◆ WHAT IS REQUIRED ◆
Reproduce each of the following rows verbatim, with no changes.

[Dataset entries]
————

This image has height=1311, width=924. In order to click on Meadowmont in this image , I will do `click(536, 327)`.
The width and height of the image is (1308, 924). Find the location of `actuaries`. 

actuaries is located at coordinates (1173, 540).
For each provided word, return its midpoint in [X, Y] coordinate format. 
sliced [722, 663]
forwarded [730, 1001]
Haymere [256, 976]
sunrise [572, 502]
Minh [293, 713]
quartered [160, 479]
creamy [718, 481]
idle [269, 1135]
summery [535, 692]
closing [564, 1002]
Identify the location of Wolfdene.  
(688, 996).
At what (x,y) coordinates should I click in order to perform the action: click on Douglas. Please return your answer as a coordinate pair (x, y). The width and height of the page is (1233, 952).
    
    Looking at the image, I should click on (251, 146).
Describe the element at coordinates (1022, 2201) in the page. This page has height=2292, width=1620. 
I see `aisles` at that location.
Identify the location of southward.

————

◆ WRITTEN RESPONSE ◆
This image has height=1311, width=924. In order to click on Meadowmont in this image , I will do `click(536, 327)`.
The width and height of the image is (1308, 924). Find the location of `actuaries`. 

actuaries is located at coordinates (1173, 540).
For each provided word, return its midpoint in [X, Y] coordinate format. 
sliced [722, 663]
forwarded [730, 1001]
Haymere [256, 976]
sunrise [572, 502]
Minh [293, 713]
quartered [160, 479]
creamy [718, 481]
idle [269, 1135]
summery [535, 692]
closing [564, 1002]
Identify the location of Wolfdene.  
(688, 996).
At what (x,y) coordinates should I click in order to perform the action: click on Douglas. Please return your answer as a coordinate pair (x, y). The width and height of the page is (1233, 952).
    
    Looking at the image, I should click on (251, 146).
Describe the element at coordinates (1022, 2201) in the page. This page has height=2292, width=1620. 
I see `aisles` at that location.
Identify the location of southward.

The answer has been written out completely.